═════ Exercise materials ═════
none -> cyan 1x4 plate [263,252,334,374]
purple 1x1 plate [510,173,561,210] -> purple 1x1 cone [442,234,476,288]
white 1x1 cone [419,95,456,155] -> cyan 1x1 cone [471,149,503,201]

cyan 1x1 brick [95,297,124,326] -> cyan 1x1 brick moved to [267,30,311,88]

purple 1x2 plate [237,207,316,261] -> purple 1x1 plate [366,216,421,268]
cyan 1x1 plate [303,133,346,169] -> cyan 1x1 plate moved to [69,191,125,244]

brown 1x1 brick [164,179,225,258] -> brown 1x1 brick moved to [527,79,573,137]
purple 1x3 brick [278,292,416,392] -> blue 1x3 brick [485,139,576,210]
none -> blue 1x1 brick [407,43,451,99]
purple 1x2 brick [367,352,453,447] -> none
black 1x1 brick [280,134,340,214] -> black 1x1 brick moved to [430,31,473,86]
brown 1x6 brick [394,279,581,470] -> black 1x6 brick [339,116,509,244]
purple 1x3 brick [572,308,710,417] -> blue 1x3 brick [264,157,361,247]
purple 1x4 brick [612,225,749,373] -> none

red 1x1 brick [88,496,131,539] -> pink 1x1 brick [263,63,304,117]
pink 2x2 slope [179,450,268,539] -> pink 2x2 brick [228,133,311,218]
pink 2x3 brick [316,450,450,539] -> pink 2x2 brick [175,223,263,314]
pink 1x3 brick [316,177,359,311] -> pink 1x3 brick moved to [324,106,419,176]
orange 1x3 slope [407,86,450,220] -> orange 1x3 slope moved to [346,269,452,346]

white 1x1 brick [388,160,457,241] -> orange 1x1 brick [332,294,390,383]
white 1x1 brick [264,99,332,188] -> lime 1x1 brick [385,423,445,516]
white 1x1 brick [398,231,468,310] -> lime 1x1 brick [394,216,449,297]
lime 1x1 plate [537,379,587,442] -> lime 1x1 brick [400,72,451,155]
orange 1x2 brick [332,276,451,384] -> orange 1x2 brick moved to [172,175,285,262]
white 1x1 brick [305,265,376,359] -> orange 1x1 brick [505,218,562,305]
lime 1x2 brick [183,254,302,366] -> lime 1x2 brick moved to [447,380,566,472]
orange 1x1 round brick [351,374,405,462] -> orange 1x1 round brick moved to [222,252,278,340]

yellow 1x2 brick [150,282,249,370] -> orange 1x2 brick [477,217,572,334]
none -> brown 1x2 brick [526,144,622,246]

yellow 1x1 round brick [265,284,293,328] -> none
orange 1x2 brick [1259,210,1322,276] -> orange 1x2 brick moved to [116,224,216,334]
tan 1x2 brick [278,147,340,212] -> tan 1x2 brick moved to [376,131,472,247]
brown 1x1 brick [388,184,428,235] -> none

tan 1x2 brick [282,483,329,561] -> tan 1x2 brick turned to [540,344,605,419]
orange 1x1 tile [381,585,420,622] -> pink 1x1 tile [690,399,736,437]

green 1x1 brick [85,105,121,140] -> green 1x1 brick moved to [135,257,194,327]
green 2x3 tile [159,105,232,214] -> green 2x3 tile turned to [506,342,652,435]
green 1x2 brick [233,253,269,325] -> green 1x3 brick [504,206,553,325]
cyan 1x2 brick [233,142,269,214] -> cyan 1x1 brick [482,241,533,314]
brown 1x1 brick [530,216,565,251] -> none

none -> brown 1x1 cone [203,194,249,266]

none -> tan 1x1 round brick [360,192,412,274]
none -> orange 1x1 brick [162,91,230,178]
═════
- _Assignment_:
Every line in the listing that holds the string "black" should be copied out.

- _Result for this exercise_:
black 1x1 brick [280,134,340,214] -> black 1x1 brick moved to [430,31,473,86]
brown 1x6 brick [394,279,581,470] -> black 1x6 brick [339,116,509,244]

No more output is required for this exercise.